- **Records from a data source**:
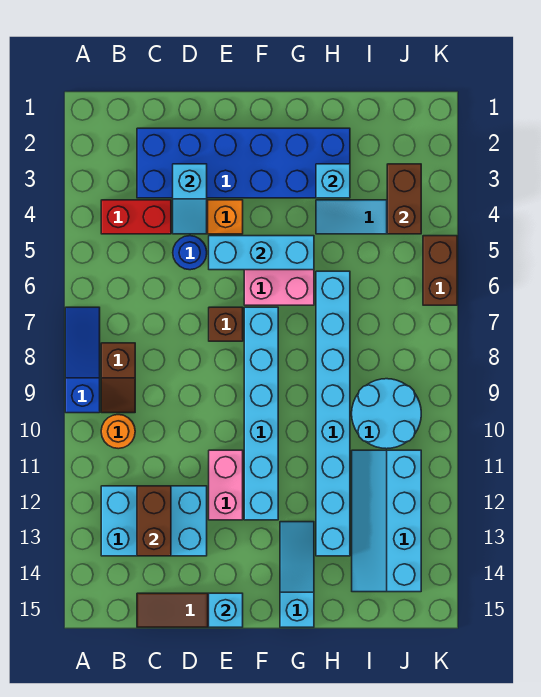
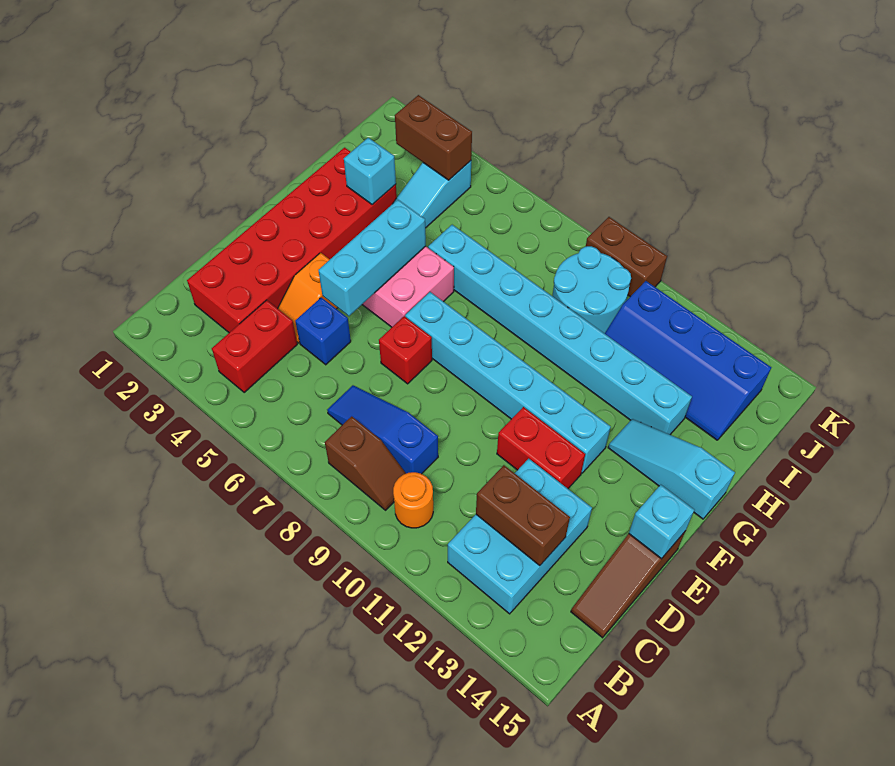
blue slope A7:A9 level 1 top 9 -> blue slope C7:C9 level 1 top 9
blue brick C2:H3 level 1 -> red brick C2:H3 level 1
cyan slope D3:D4 level 2 top 3 -> none
blue round brick D5 level 1 -> blue brick D5 level 1
brown brick E7 level 1 -> red brick E7 level 1
pink brick E11:E12 level 1 -> red brick E11:E12 level 1
cyan slope I11:J14 level 1 top J -> blue slope I11:J14 level 1 top J
brown brick K5:K6 level 1 -> brown brick K9:K10 level 1

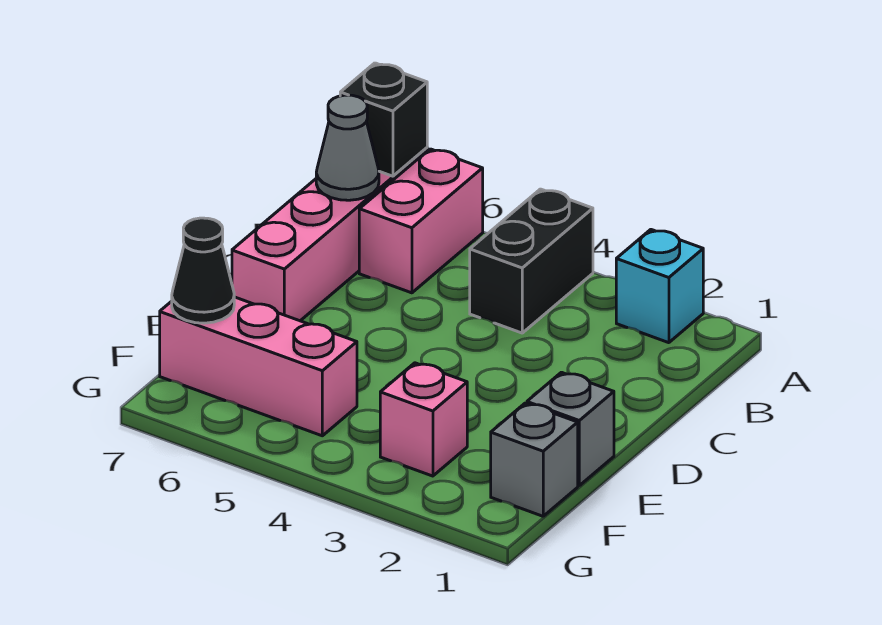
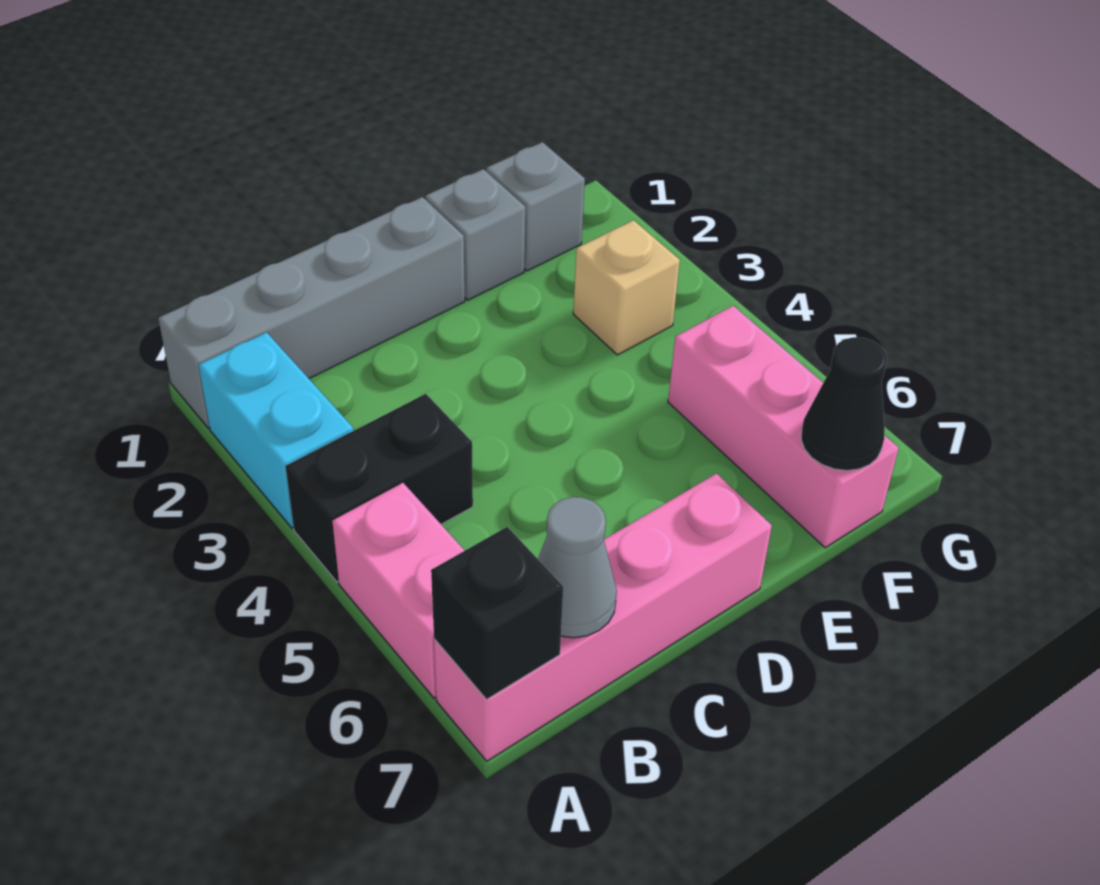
none -> grey brick A1:D1 level 1
cyan brick A2 level 1 -> cyan brick A2:A3 level 1
pink brick A6:B6 level 1 -> pink brick A5:A6 level 1
pink brick F3 level 1 -> tan brick F3 level 1

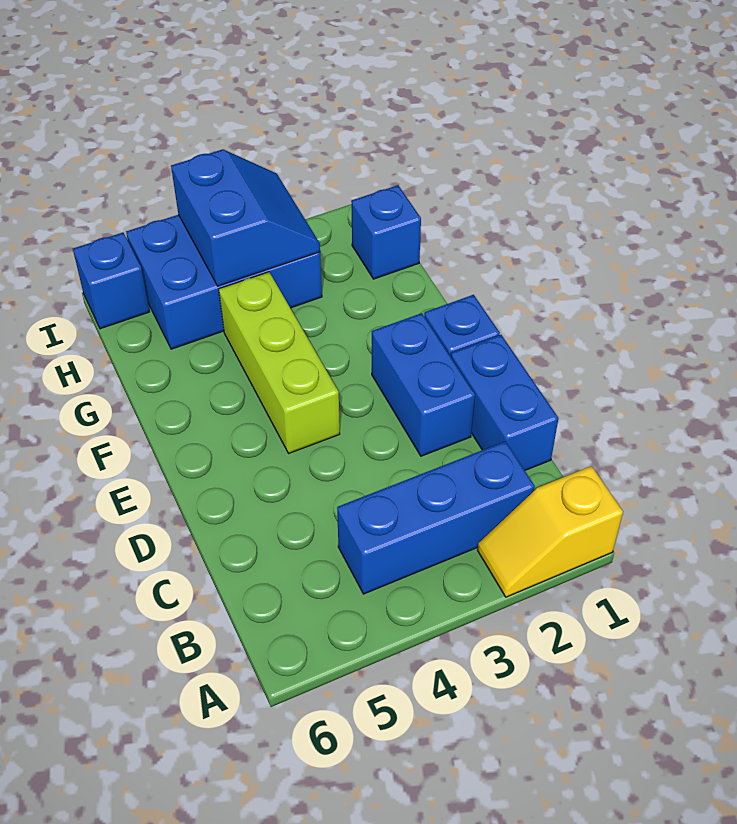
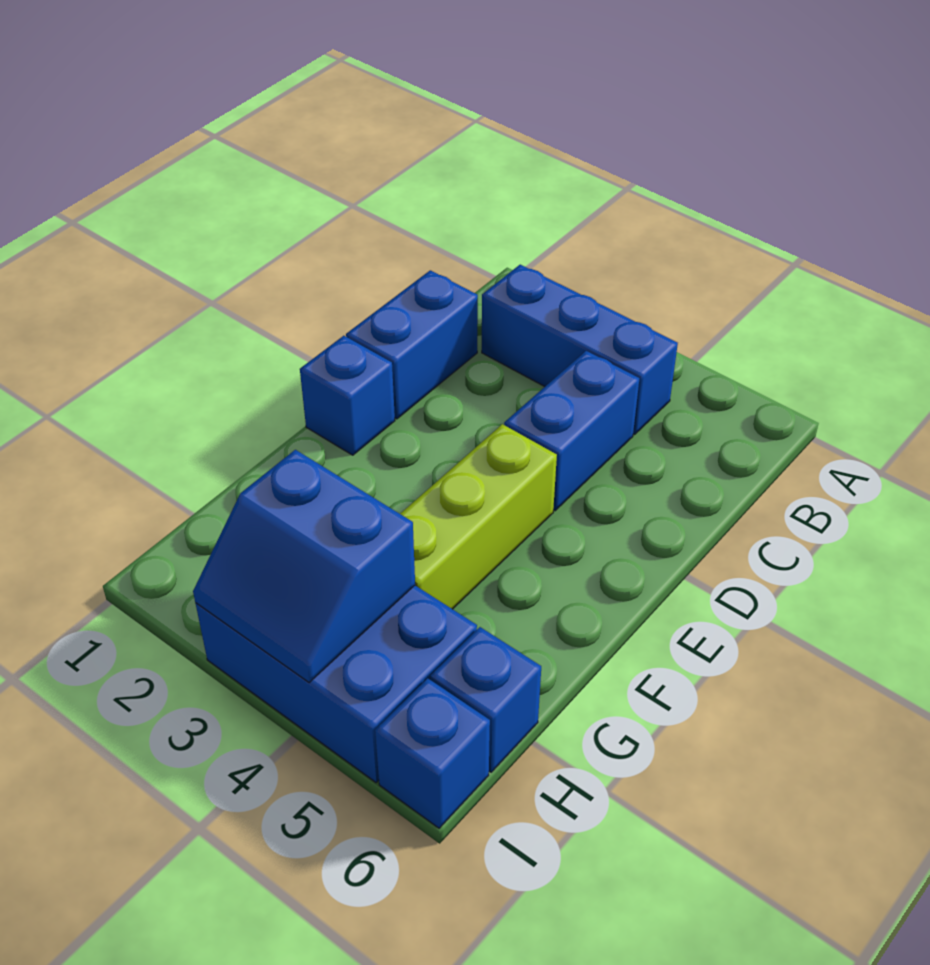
yellow slope A1:A2 level 1 top 1 -> none
blue brick D2:E2 level 1 -> blue brick C4:D4 level 1
blue brick H1 level 1 -> blue brick H6 level 1
blue slope H3:I4 level 2 top 4 -> blue slope H3:I4 level 2 top H

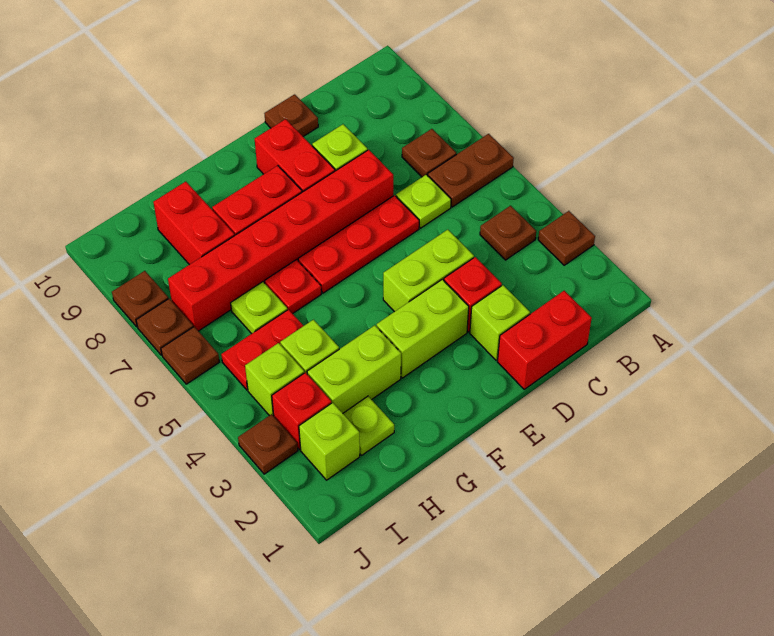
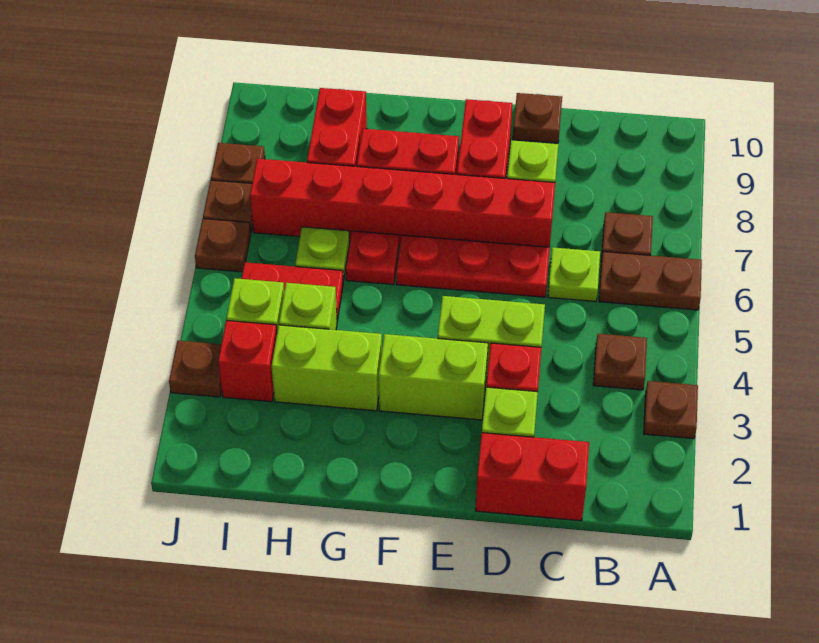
lime plate H2 level 1 -> none
lime brick I2 level 1 -> none

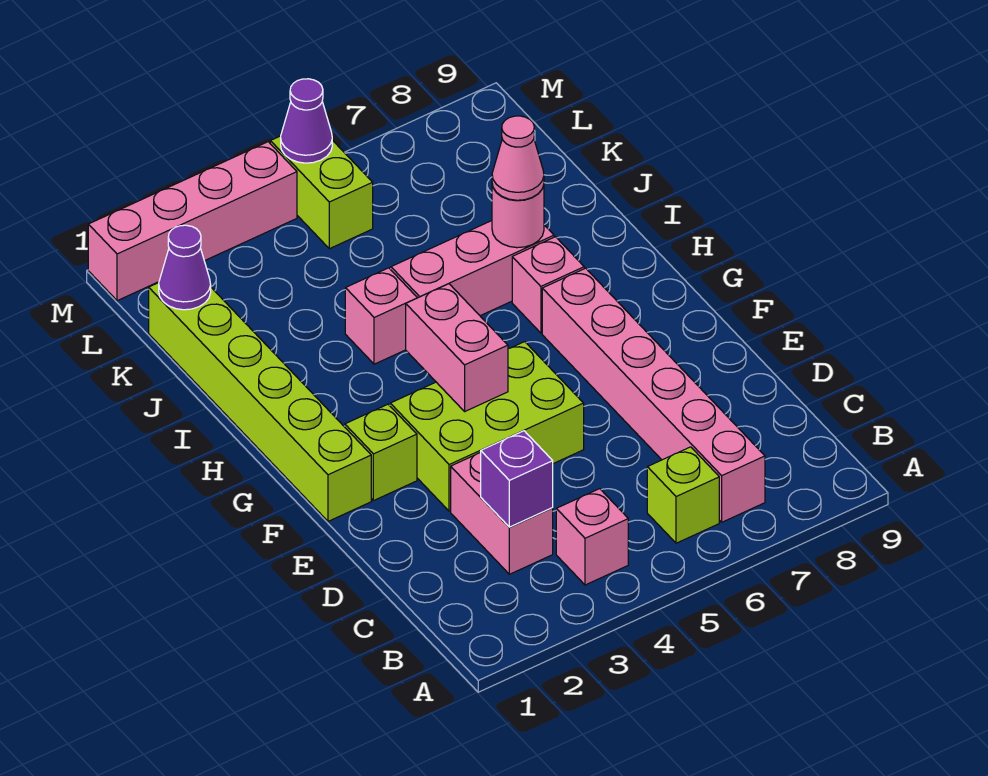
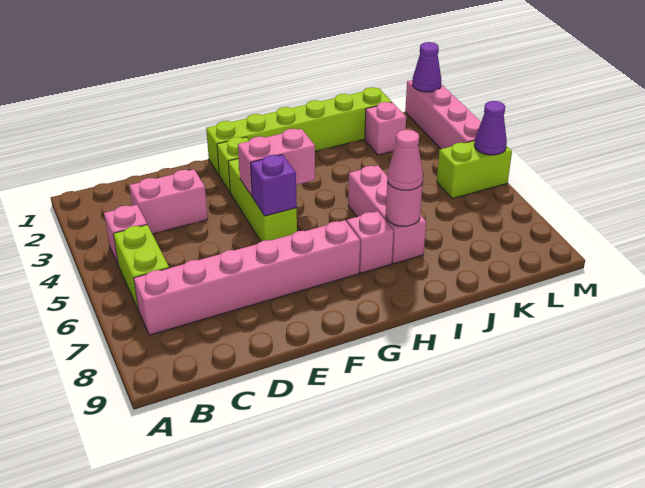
lime brick B6 level 1 -> lime brick B5:B6 level 1
purple brick C3 level 2 -> purple brick F5 level 2
lime brick E3:F5 level 1 -> lime brick F3:F5 level 1
pink brick I4 level 1 -> pink brick K2 level 1
purple cone K1 level 2 -> purple cone M1 level 2

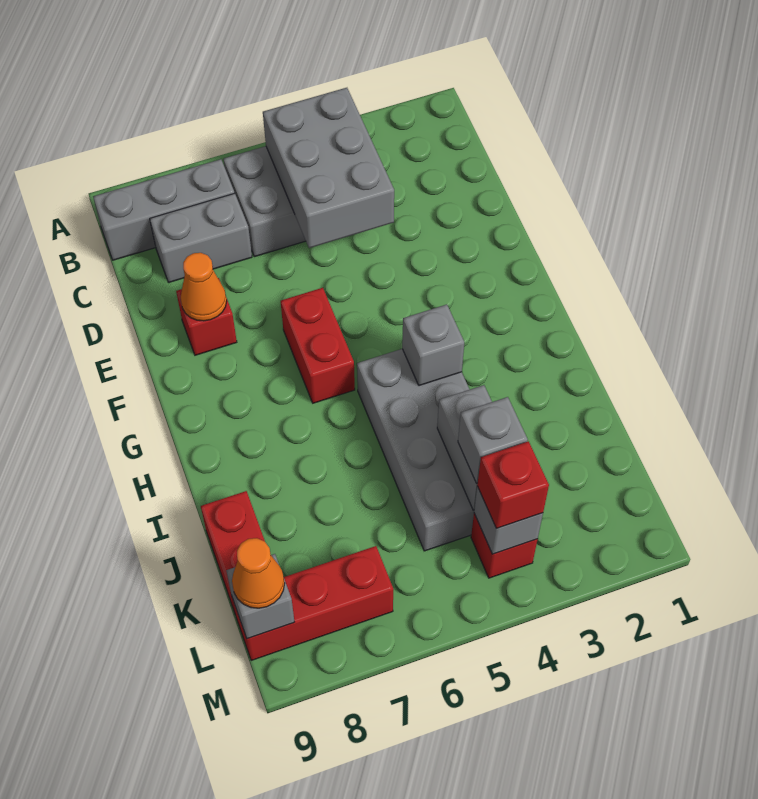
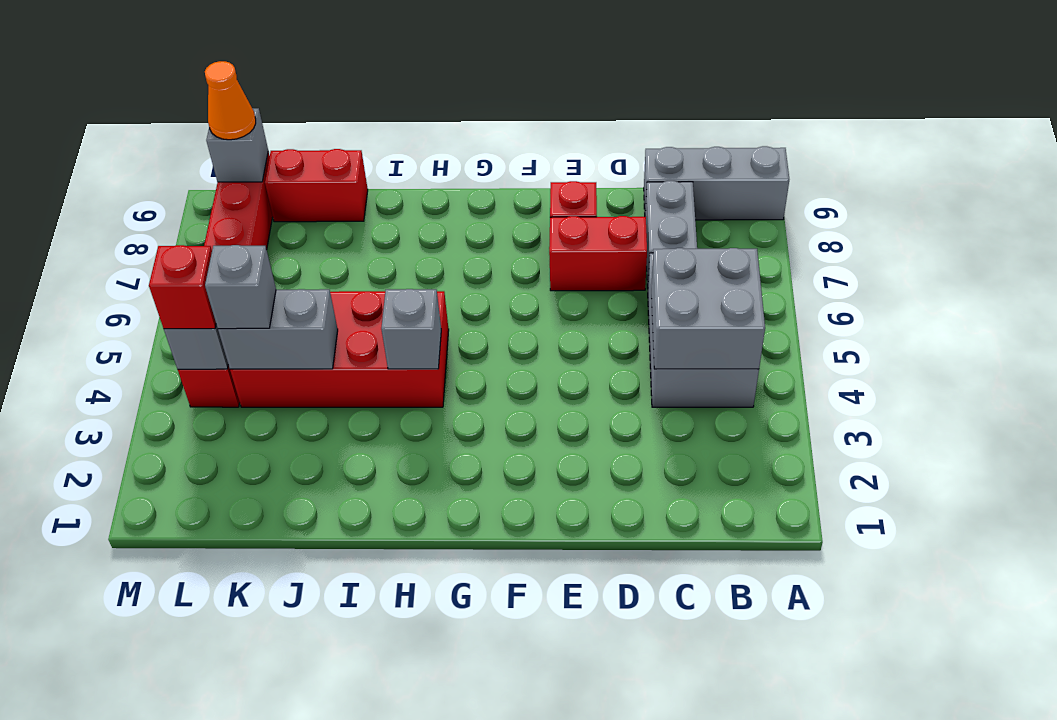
grey brick B4:D5 level 2 -> grey brick B4:C5 level 2
grey brick B7:B9 level 1 -> grey brick A9:C9 level 1
orange cone E8 level 2 -> none
red brick F6:G6 level 1 -> red brick D7:E7 level 1
grey brick H4:K5 level 1 -> red brick H4:K5 level 1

- **BRIEF**:
The response should consist of the entries above, given again exactly and free of pictures.

- **EXERCISE SOLUTION**:
blue slope A7:A9 level 1 top 9 -> blue slope C7:C9 level 1 top 9
blue brick C2:H3 level 1 -> red brick C2:H3 level 1
cyan slope D3:D4 level 2 top 3 -> none
blue round brick D5 level 1 -> blue brick D5 level 1
brown brick E7 level 1 -> red brick E7 level 1
pink brick E11:E12 level 1 -> red brick E11:E12 level 1
cyan slope I11:J14 level 1 top J -> blue slope I11:J14 level 1 top J
brown brick K5:K6 level 1 -> brown brick K9:K10 level 1

none -> grey brick A1:D1 level 1
cyan brick A2 level 1 -> cyan brick A2:A3 level 1
pink brick A6:B6 level 1 -> pink brick A5:A6 level 1
pink brick F3 level 1 -> tan brick F3 level 1

yellow slope A1:A2 level 1 top 1 -> none
blue brick D2:E2 level 1 -> blue brick C4:D4 level 1
blue brick H1 level 1 -> blue brick H6 level 1
blue slope H3:I4 level 2 top 4 -> blue slope H3:I4 level 2 top H

lime plate H2 level 1 -> none
lime brick I2 level 1 -> none

lime brick B6 level 1 -> lime brick B5:B6 level 1
purple brick C3 level 2 -> purple brick F5 level 2
lime brick E3:F5 level 1 -> lime brick F3:F5 level 1
pink brick I4 level 1 -> pink brick K2 level 1
purple cone K1 level 2 -> purple cone M1 level 2

grey brick B4:D5 level 2 -> grey brick B4:C5 level 2
grey brick B7:B9 level 1 -> grey brick A9:C9 level 1
orange cone E8 level 2 -> none
red brick F6:G6 level 1 -> red brick D7:E7 level 1
grey brick H4:K5 level 1 -> red brick H4:K5 level 1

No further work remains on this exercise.